Reproduce the notation in the material below with every occurrence of "Vivace" changed to "Allegro" and all else left unchanged. Leave the pictures out of your answer.

— START OF Records provided —

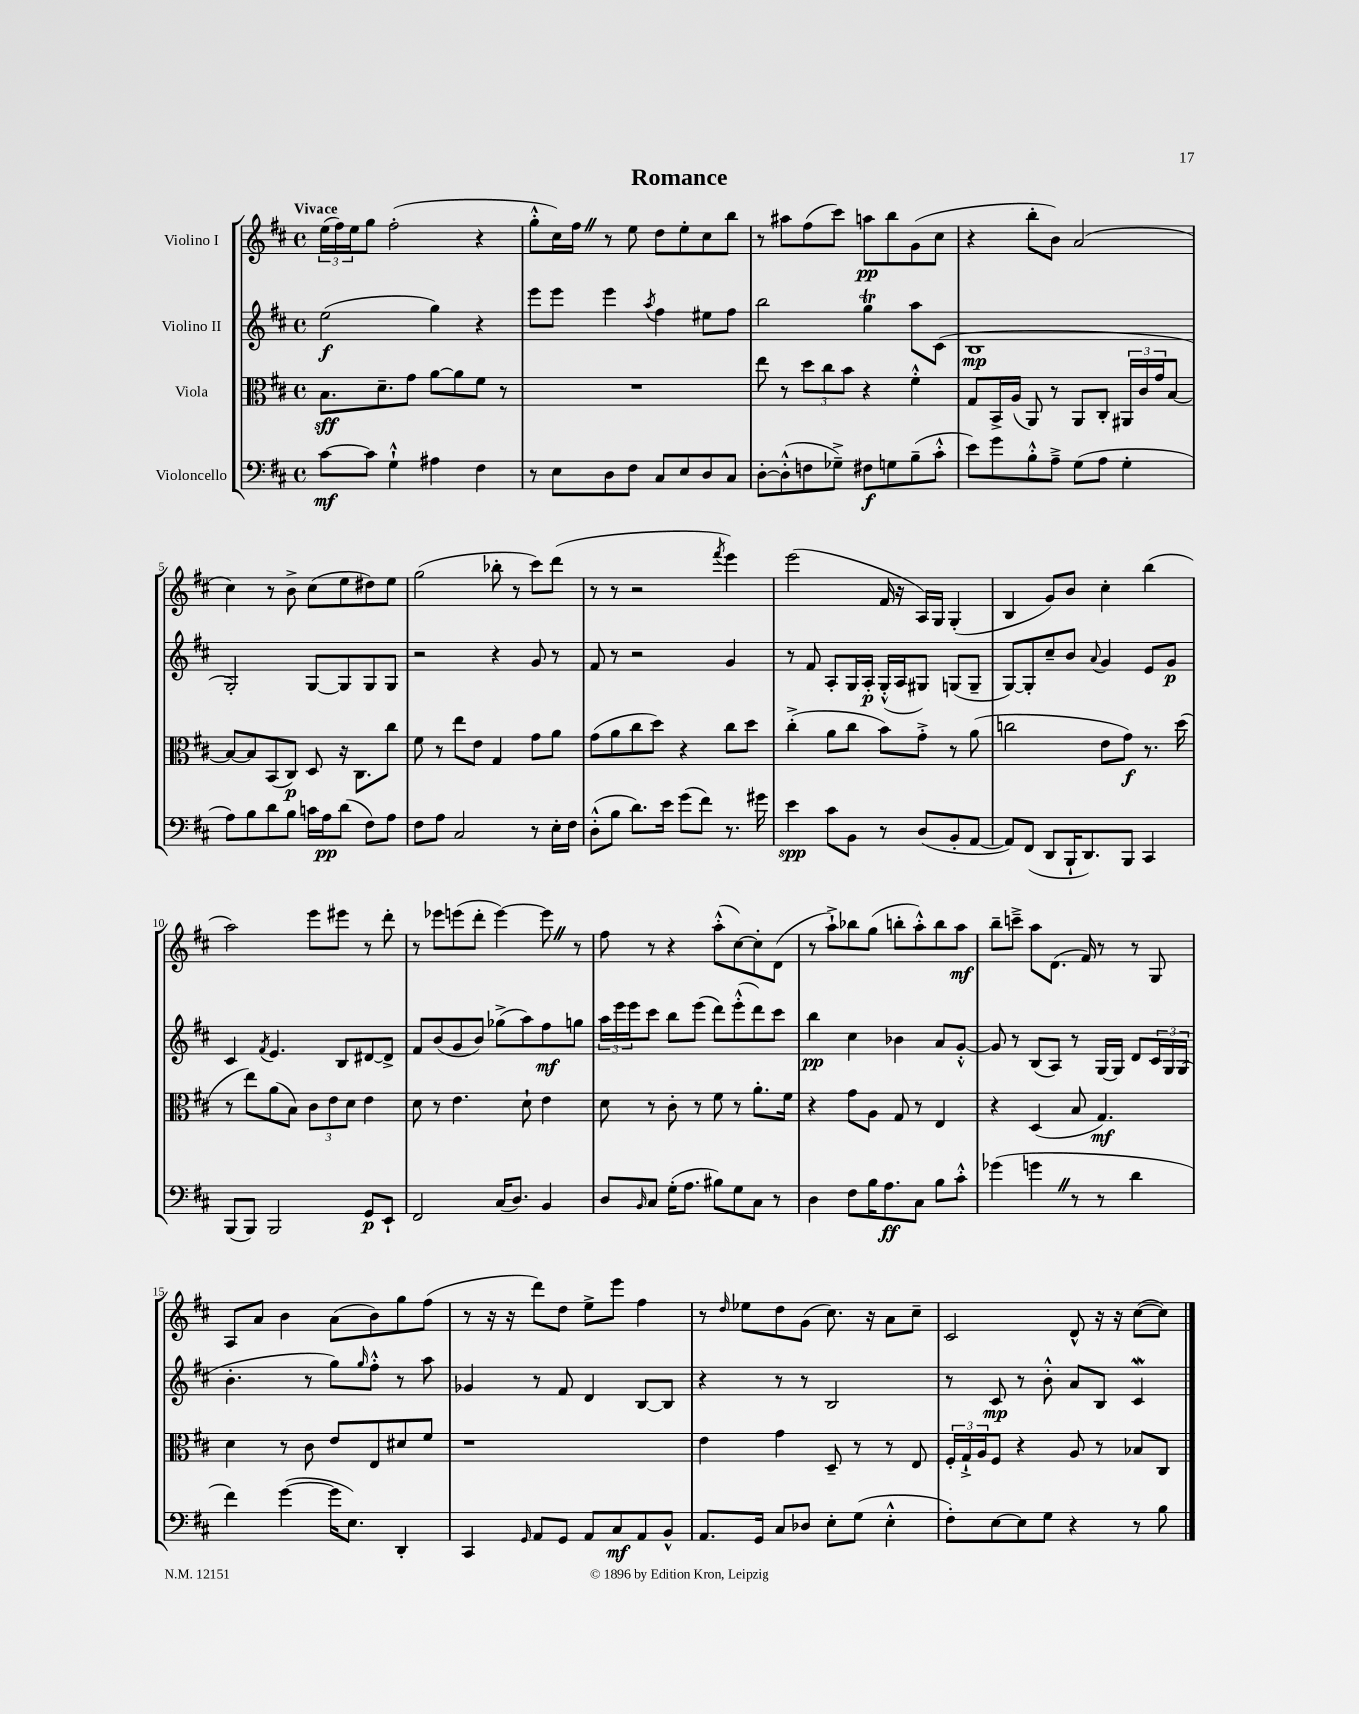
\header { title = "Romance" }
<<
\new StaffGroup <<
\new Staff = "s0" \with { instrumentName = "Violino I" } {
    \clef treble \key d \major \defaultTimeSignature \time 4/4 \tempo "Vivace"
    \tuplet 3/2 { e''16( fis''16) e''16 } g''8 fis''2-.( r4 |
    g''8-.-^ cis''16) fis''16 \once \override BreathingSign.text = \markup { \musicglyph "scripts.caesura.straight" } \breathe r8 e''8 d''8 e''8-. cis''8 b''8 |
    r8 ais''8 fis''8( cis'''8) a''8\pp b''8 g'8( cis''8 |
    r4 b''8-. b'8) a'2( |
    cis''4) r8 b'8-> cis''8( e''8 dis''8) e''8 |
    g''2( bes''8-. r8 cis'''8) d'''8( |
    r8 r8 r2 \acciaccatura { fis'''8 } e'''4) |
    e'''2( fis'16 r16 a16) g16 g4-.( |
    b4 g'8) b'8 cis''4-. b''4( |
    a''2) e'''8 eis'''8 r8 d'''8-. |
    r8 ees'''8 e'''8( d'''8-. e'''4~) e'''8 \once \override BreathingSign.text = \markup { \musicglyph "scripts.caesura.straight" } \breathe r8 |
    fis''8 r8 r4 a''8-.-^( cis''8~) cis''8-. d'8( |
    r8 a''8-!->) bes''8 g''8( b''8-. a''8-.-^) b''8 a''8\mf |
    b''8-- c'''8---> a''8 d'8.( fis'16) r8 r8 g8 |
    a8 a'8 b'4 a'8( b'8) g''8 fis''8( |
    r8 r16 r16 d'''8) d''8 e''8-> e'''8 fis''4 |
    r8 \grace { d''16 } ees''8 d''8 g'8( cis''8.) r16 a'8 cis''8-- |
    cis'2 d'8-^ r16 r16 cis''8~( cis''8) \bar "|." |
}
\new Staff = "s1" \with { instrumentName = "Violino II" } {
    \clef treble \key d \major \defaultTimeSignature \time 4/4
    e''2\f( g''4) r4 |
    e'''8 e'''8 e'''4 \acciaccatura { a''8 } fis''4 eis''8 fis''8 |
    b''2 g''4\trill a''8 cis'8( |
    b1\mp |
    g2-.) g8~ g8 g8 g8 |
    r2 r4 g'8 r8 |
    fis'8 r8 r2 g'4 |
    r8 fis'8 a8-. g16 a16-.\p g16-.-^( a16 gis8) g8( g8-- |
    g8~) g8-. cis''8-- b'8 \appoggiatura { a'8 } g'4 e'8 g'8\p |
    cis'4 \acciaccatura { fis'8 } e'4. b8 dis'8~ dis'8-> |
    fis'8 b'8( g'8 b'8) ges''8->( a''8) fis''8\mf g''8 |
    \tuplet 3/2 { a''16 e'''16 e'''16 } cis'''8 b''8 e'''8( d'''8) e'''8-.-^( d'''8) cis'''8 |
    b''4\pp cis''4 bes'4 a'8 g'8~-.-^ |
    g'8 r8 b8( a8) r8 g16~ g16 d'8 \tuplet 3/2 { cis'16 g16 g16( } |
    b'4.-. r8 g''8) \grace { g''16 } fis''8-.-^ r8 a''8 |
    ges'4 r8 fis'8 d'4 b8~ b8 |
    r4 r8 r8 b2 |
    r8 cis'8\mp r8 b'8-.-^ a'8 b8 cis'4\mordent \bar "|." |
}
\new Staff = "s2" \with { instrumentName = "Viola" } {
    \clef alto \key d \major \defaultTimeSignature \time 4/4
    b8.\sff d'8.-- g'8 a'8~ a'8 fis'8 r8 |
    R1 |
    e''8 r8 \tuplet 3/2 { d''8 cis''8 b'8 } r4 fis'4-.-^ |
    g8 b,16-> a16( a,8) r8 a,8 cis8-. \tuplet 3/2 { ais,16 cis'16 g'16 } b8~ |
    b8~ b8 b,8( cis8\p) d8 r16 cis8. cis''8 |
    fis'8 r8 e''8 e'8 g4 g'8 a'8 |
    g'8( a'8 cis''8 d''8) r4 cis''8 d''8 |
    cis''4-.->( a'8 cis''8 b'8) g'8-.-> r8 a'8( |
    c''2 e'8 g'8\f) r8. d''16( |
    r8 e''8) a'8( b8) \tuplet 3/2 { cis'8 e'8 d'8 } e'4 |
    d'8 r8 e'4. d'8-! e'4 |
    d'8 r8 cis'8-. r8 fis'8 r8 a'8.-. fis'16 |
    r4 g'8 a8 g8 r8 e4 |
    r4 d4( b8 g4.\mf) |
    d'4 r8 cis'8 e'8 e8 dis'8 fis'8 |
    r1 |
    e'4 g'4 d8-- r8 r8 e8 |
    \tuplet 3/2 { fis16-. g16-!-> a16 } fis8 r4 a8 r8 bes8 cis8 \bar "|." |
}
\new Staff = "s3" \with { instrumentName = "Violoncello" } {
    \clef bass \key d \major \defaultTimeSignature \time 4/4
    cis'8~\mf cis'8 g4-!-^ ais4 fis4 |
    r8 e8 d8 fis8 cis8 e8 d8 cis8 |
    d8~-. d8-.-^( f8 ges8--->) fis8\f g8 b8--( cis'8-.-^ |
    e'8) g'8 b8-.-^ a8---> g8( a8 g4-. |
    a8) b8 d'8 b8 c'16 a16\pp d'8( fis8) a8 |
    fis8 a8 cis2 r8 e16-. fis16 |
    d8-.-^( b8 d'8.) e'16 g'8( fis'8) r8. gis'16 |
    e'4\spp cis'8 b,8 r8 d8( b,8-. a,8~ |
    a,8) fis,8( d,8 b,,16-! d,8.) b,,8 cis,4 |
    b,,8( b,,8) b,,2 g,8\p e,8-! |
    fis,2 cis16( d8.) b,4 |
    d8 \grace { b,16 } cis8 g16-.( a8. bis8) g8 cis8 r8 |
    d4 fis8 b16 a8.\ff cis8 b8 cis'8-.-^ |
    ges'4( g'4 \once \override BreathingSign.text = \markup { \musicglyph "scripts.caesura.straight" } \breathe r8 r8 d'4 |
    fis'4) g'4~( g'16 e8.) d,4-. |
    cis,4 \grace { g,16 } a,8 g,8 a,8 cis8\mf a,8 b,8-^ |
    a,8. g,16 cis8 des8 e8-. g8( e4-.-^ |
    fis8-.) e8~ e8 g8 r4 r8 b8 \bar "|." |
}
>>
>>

— END OF Records provided —

**Solution to this task**
\header { title = "Romance" }
<<
\new StaffGroup <<
\new Staff = "s0" \with { instrumentName = "Violino I" } {
    \clef treble \key d \major \defaultTimeSignature \time 4/4 \tempo "Allegro"
    \tuplet 3/2 { e''16( fis''16) e''16 } g''8 fis''2-.( r4 |
    g''8-.-^ cis''16) fis''16 \once \override BreathingSign.text = \markup { \musicglyph "scripts.caesura.straight" } \breathe r8 e''8 d''8 e''8-. cis''8 b''8 |
    r8 ais''8 fis''8( cis'''8) a''8\pp b''8 g'8( cis''8 |
    r4 b''8-. b'8) a'2( |
    cis''4) r8 b'8-> cis''8( e''8 dis''8) e''8 |
    g''2( bes''8-. r8 cis'''8) d'''8( |
    r8 r8 r2 \acciaccatura { fis'''8 } e'''4) |
    e'''2( fis'16 r16 a16) g16 g4-.( |
    b4 g'8) b'8 cis''4-. b''4( |
    a''2) e'''8 eis'''8 r8 d'''8-. |
    r8 ees'''8 e'''8( d'''8-. e'''4~) e'''8 \once \override BreathingSign.text = \markup { \musicglyph "scripts.caesura.straight" } \breathe r8 |
    fis''8 r8 r4 a''8-.-^( cis''8~) cis''8-. d'8( |
    r8 a''8-!->) bes''8 g''8( b''8-. a''8-.-^) b''8 a''8\mf |
    b''8-- c'''8---> a''8 d'8.( fis'16) r8 r8 g8 |
    a8 a'8 b'4 a'8( b'8) g''8 fis''8( |
    r8 r16 r16 d'''8) d''8 e''8-> e'''8 fis''4 |
    r8 \grace { d''16 } ees''8 d''8 g'8( cis''8.) r16 a'8 cis''8-- |
    cis'2 d'8-^ r16 r16 cis''8~( cis''8) \bar "|." |
}
\new Staff = "s1" \with { instrumentName = "Violino II" } {
    \clef treble \key d \major \defaultTimeSignature \time 4/4
    e''2\f( g''4) r4 |
    e'''8 e'''8 e'''4 \acciaccatura { a''8 } fis''4 eis''8 fis''8 |
    b''2 g''4\trill a''8 cis'8( |
    b1\mp |
    g2-.) g8~ g8 g8 g8 |
    r2 r4 g'8 r8 |
    fis'8 r8 r2 g'4 |
    r8 fis'8 a8-. g16 a16-.\p g16-.-^( a16 gis8) g8( g8-- |
    g8~) g8-. cis''8-- b'8 \appoggiatura { a'8 } g'4 e'8 g'8\p |
    cis'4 \acciaccatura { fis'8 } e'4. b8 dis'8~ dis'8-> |
    fis'8 b'8( g'8 b'8) ges''8->( a''8) fis''8\mf g''8 |
    \tuplet 3/2 { a''16 e'''16 e'''16 } cis'''8 b''8 e'''8( d'''8) e'''8-.-^( d'''8) cis'''8 |
    b''4\pp cis''4 bes'4 a'8 g'8~-.-^ |
    g'8 r8 b8( a8) r8 g16~ g16 d'8 \tuplet 3/2 { cis'16 g16 g16( } |
    b'4.-. r8 g''8) \grace { g''16 } fis''8-.-^ r8 a''8 |
    ges'4 r8 fis'8 d'4 b8~ b8 |
    r4 r8 r8 b2 |
    r8 cis'8\mp r8 b'8-.-^ a'8 b8 cis'4\mordent \bar "|." |
}
\new Staff = "s2" \with { instrumentName = "Viola" } {
    \clef alto \key d \major \defaultTimeSignature \time 4/4
    b8.\sff d'8.-- g'8 a'8~ a'8 fis'8 r8 |
    R1 |
    e''8 r8 \tuplet 3/2 { d''8 cis''8 b'8 } r4 fis'4-.-^ |
    g8 b,16-> a16( a,8) r8 a,8 cis8-. \tuplet 3/2 { ais,16 cis'16 g'16 } b8~ |
    b8~ b8 b,8( cis8\p) d8 r16 cis8. cis''8 |
    fis'8 r8 e''8 e'8 g4 g'8 a'8 |
    g'8( a'8 cis''8 d''8) r4 cis''8 d''8 |
    cis''4-.->( a'8 cis''8 b'8) g'8-.-> r8 a'8( |
    c''2 e'8 g'8\f) r8. d''16( |
    r8 e''8) a'8( b8) \tuplet 3/2 { cis'8 e'8 d'8 } e'4 |
    d'8 r8 e'4. d'8-! e'4 |
    d'8 r8 cis'8-. r8 fis'8 r8 a'8.-. fis'16 |
    r4 g'8 a8 g8 r8 e4 |
    r4 d4( b8 g4.\mf) |
    d'4 r8 cis'8 e'8 e8 dis'8 fis'8 |
    r1 |
    e'4 g'4 d8-- r8 r8 e8 |
    \tuplet 3/2 { fis16-. g16-!-> a16 } fis8 r4 a8 r8 bes8 cis8 \bar "|." |
}
\new Staff = "s3" \with { instrumentName = "Violoncello" } {
    \clef bass \key d \major \defaultTimeSignature \time 4/4
    cis'8~\mf cis'8 g4-!-^ ais4 fis4 |
    r8 e8 d8 fis8 cis8 e8 d8 cis8 |
    d8~-. d8-.-^( f8 ges8--->) fis8\f g8 b8--( cis'8-.-^ |
    e'8) g'8 b8-.-^ a8---> g8( a8 g4-. |
    a8) b8 d'8 b8 c'16 a16\pp d'8( fis8) a8 |
    fis8 a8 cis2 r8 e16-. fis16 |
    d8-.-^( b8 d'8.) e'16 g'8( fis'8) r8. gis'16 |
    e'4\spp cis'8 b,8 r8 d8( b,8-. a,8~ |
    a,8) fis,8( d,8 b,,16-! d,8.) b,,8 cis,4 |
    b,,8( b,,8) b,,2 g,8\p e,8-! |
    fis,2 cis16( d8.) b,4 |
    d8 \grace { b,16 } cis8 g16-.( a8. bis8) g8 cis8 r8 |
    d4 fis8 b16 a8.\ff cis8 b8 cis'8-.-^ |
    ges'4( g'4 \once \override BreathingSign.text = \markup { \musicglyph "scripts.caesura.straight" } \breathe r8 r8 d'4 |
    fis'4) g'4~( g'16 e8.) d,4-. |
    cis,4 \grace { g,16 } a,8 g,8 a,8 cis8\mf a,8 b,8-^ |
    a,8. g,16 cis8 des8 e8-. g8( e4-.-^ |
    fis8-.) e8~ e8 g8 r4 r8 b8 \bar "|." |
}
>>
>>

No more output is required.